=== Given data ===
● ● ● ● ●

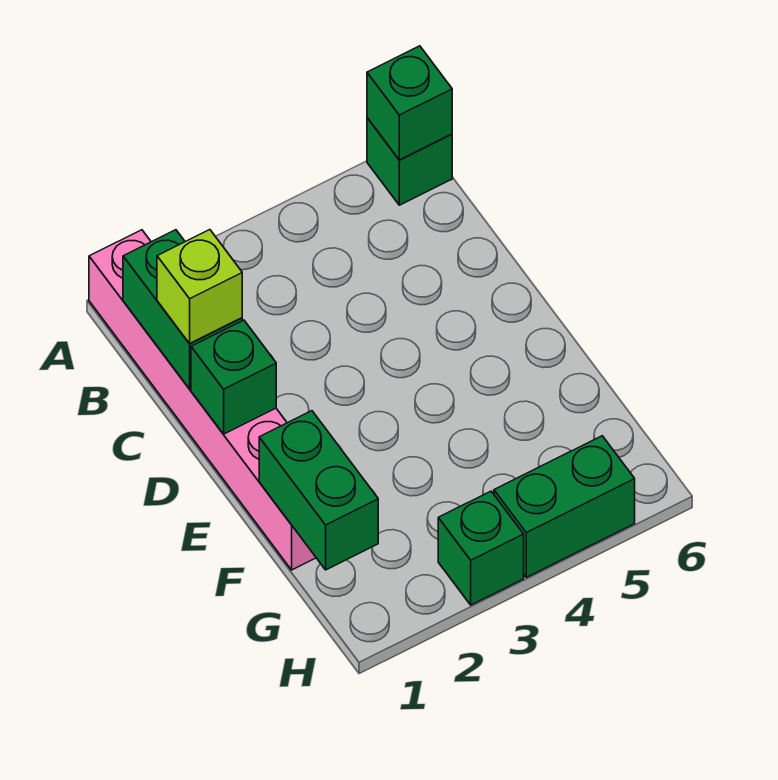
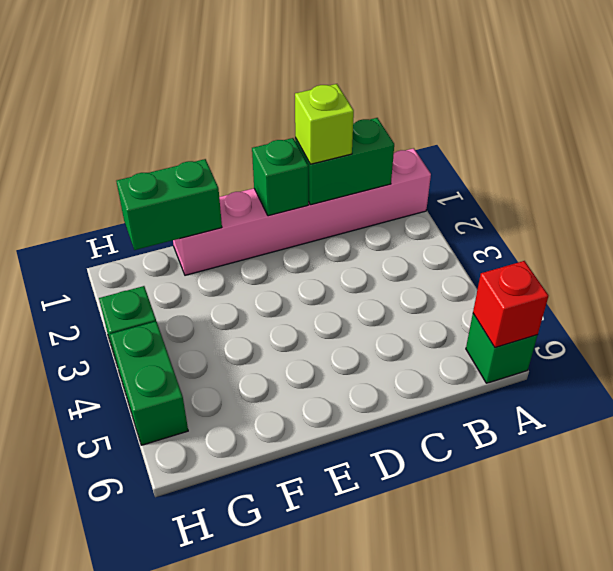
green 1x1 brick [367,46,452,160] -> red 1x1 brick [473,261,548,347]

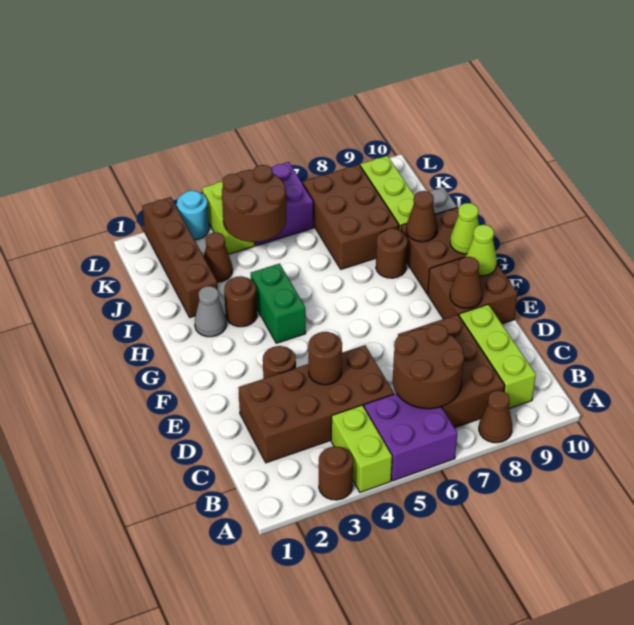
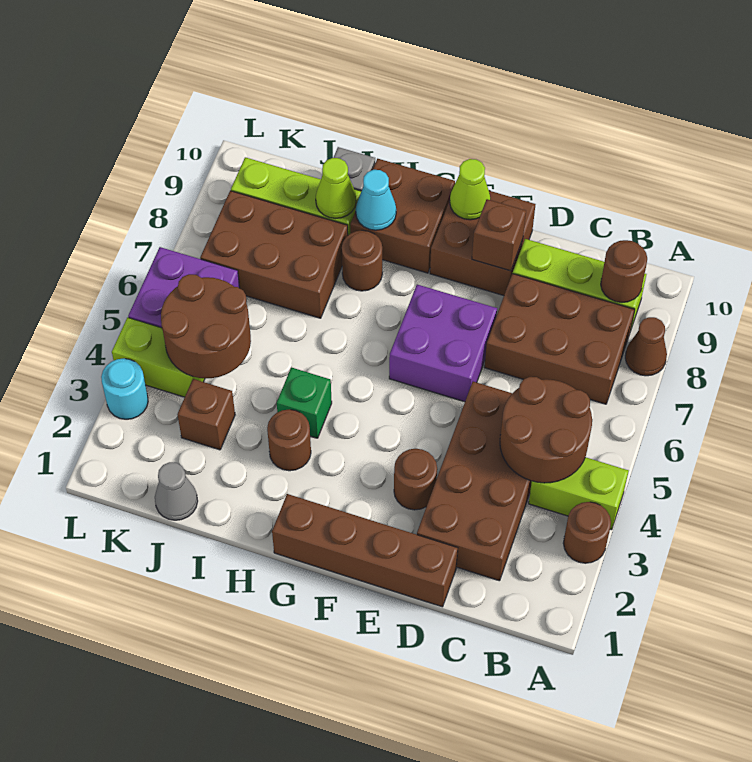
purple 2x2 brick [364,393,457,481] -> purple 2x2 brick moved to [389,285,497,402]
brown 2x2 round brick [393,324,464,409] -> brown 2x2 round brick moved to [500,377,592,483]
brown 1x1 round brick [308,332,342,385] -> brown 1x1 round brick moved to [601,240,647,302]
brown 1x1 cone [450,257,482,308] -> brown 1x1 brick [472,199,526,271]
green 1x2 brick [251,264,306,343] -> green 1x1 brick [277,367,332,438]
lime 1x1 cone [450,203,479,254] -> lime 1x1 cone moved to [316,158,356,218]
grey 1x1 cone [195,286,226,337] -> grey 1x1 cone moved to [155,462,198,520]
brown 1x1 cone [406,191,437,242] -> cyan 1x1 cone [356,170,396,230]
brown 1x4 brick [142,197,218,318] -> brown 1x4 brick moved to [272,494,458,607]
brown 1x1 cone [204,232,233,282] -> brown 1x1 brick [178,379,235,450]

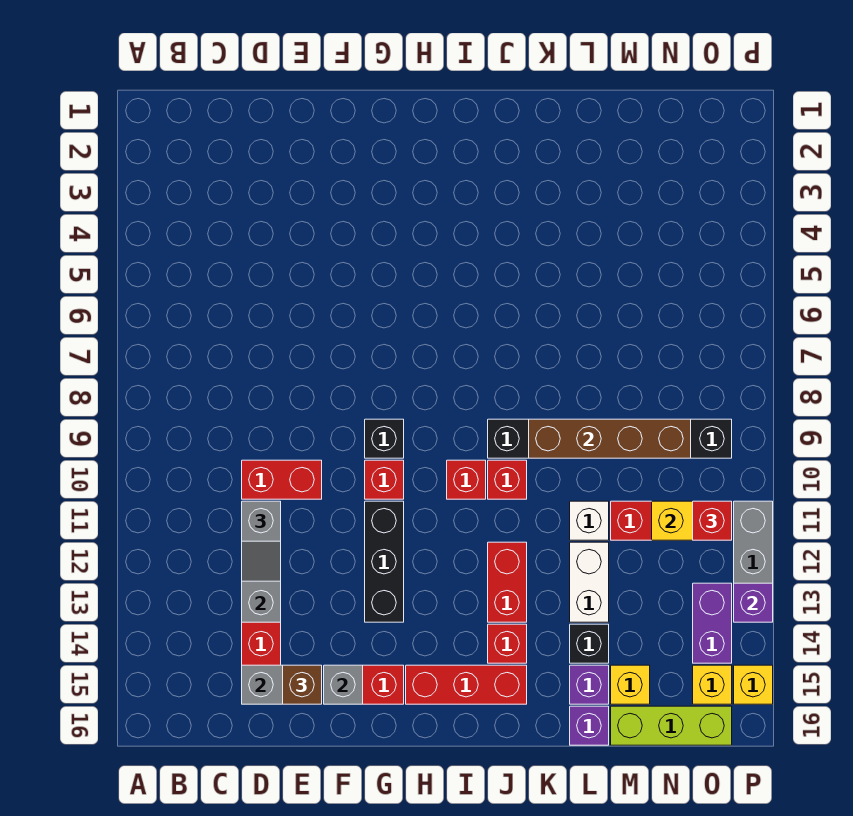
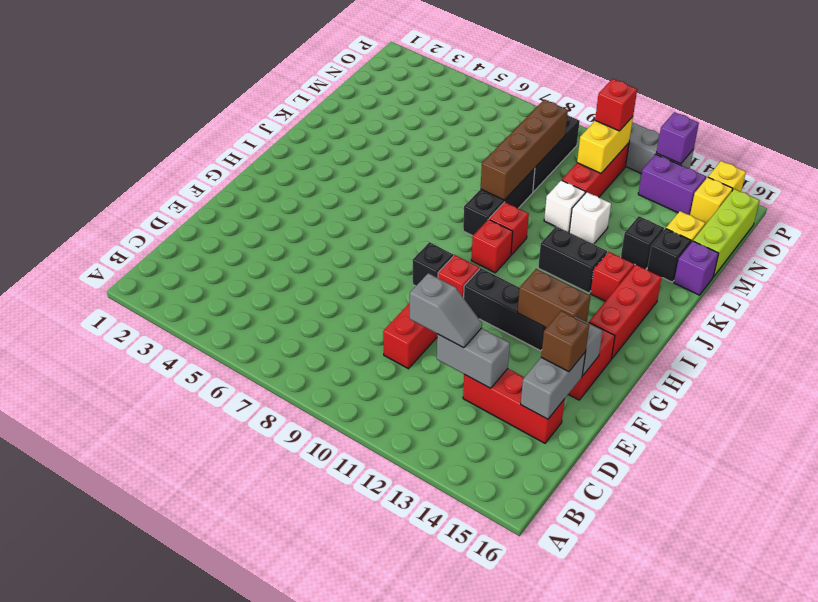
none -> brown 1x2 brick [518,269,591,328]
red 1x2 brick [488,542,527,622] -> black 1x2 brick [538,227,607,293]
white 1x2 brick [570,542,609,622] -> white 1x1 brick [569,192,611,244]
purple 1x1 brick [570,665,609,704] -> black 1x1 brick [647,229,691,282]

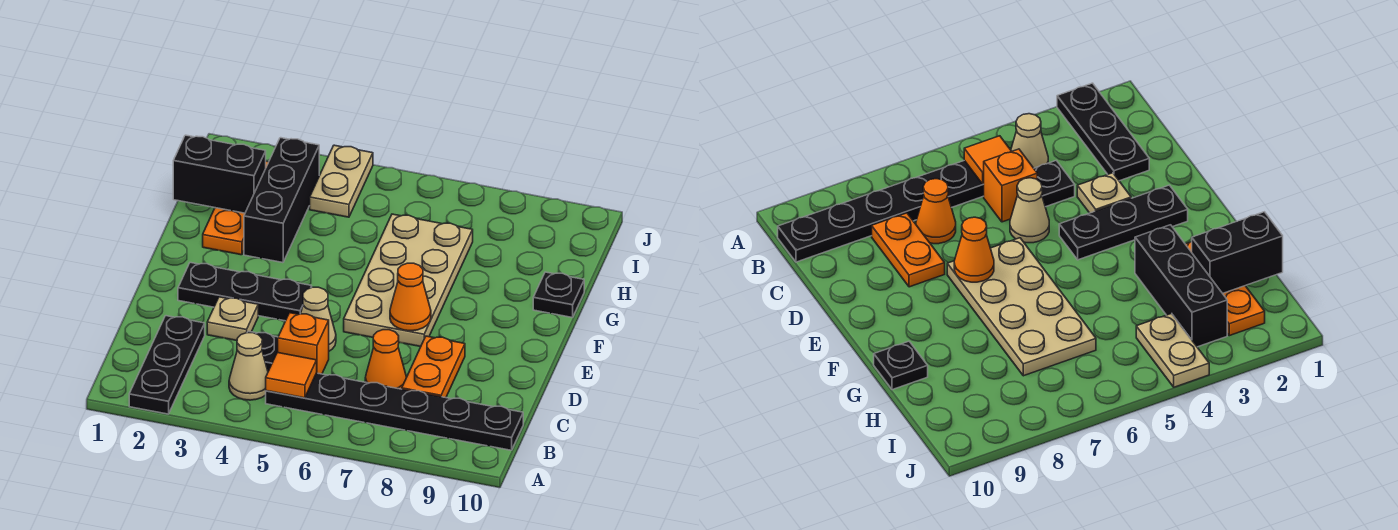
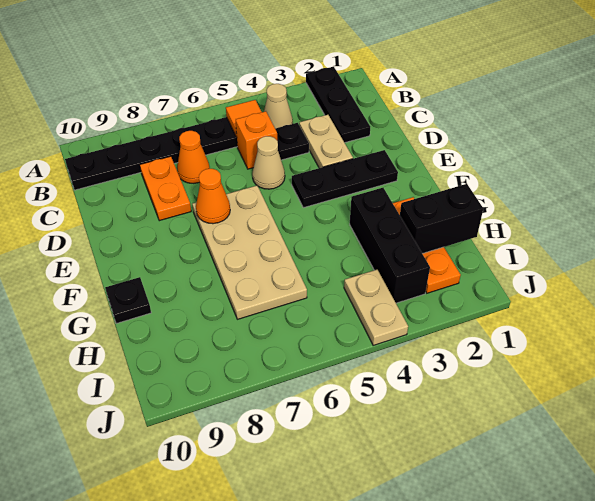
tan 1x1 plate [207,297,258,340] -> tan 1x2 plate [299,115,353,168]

● ● ● ● ●

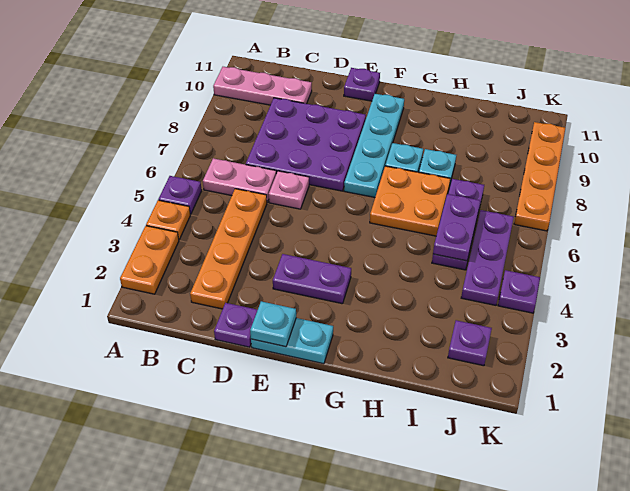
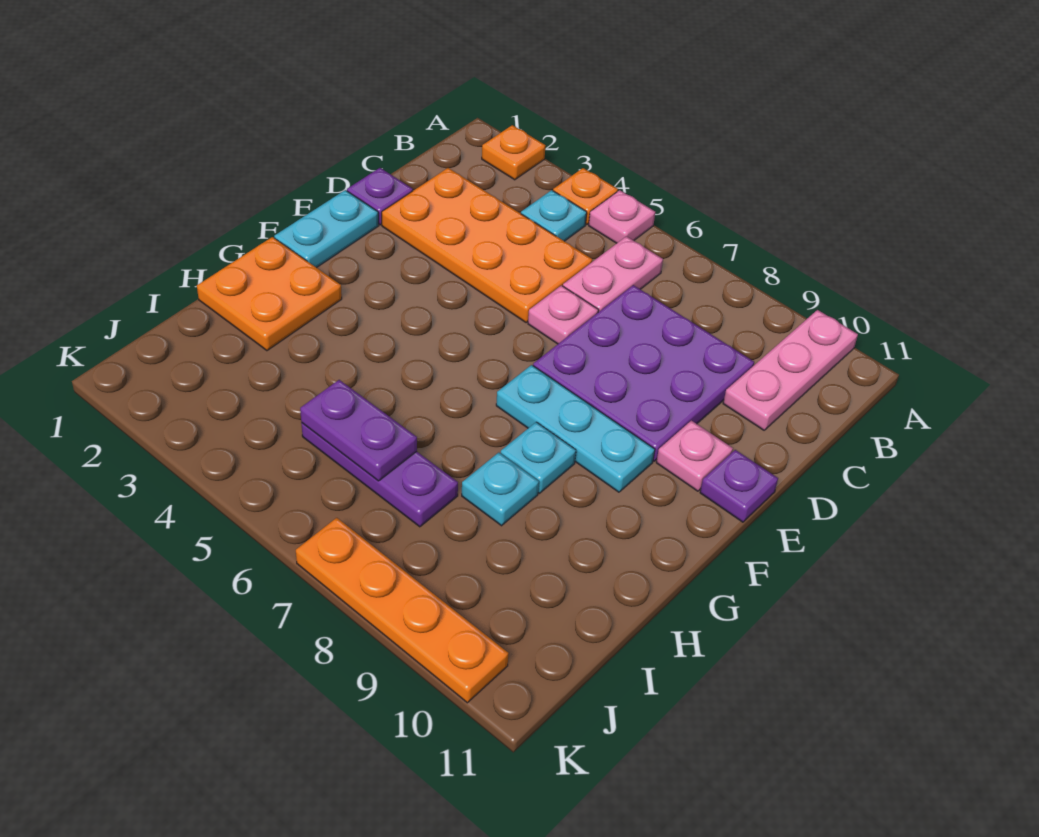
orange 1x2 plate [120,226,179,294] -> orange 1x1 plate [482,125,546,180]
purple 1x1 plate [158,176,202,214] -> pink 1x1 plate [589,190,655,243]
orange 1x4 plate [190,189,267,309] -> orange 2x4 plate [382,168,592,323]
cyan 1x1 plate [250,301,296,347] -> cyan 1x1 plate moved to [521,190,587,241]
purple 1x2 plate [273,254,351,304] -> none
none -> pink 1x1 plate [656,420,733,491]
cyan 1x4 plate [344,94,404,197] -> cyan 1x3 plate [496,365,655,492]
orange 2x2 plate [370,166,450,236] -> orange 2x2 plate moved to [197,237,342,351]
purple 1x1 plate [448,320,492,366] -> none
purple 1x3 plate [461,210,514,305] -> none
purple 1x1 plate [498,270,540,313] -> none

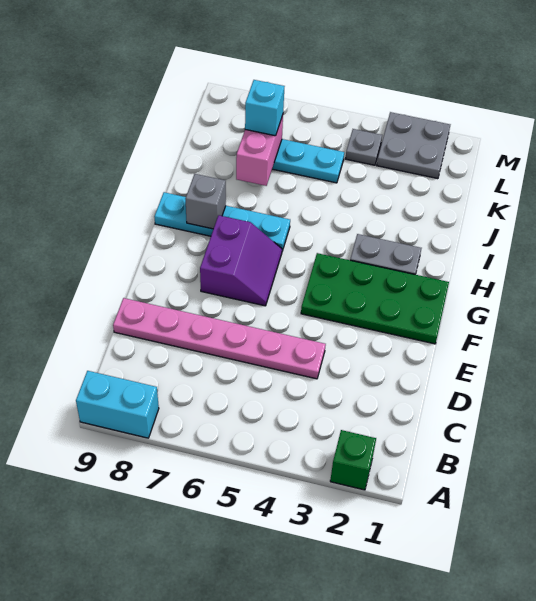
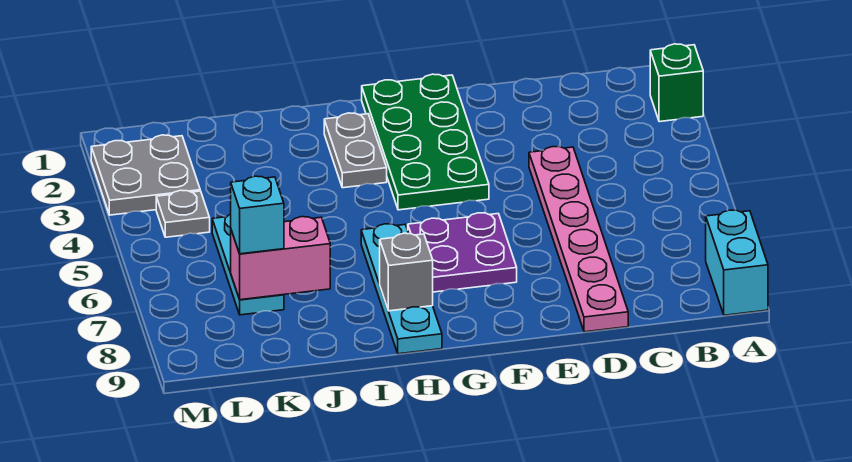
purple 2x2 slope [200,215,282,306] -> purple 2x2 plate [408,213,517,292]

● ● ● ● ●

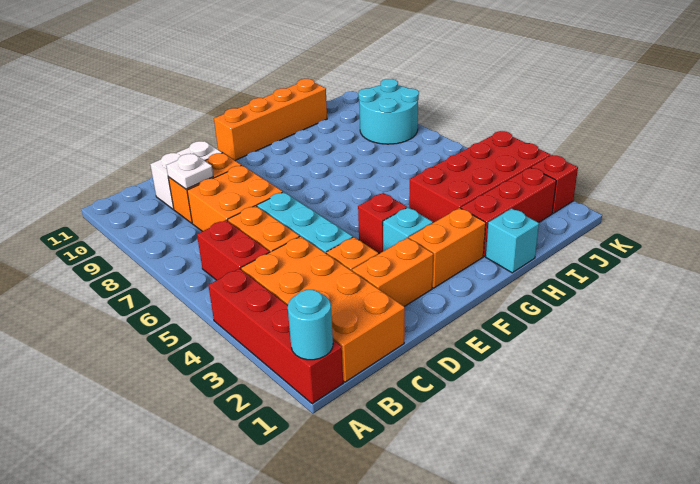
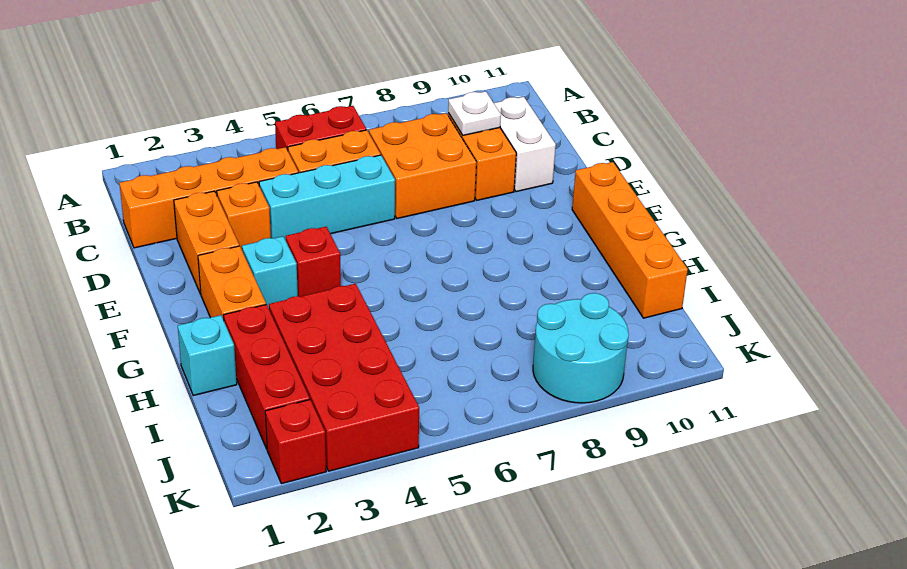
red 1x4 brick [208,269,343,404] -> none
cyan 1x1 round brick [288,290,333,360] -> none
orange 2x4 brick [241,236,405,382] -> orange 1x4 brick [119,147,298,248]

● ● ● ● ●

=== Try it ===
Go over the data above and copy every line that has the word "orange" in it.

=== Reply to the task ===
orange 1x2 plate [120,226,179,294] -> orange 1x1 plate [482,125,546,180]
orange 1x4 plate [190,189,267,309] -> orange 2x4 plate [382,168,592,323]
orange 2x2 plate [370,166,450,236] -> orange 2x2 plate moved to [197,237,342,351]
orange 2x4 brick [241,236,405,382] -> orange 1x4 brick [119,147,298,248]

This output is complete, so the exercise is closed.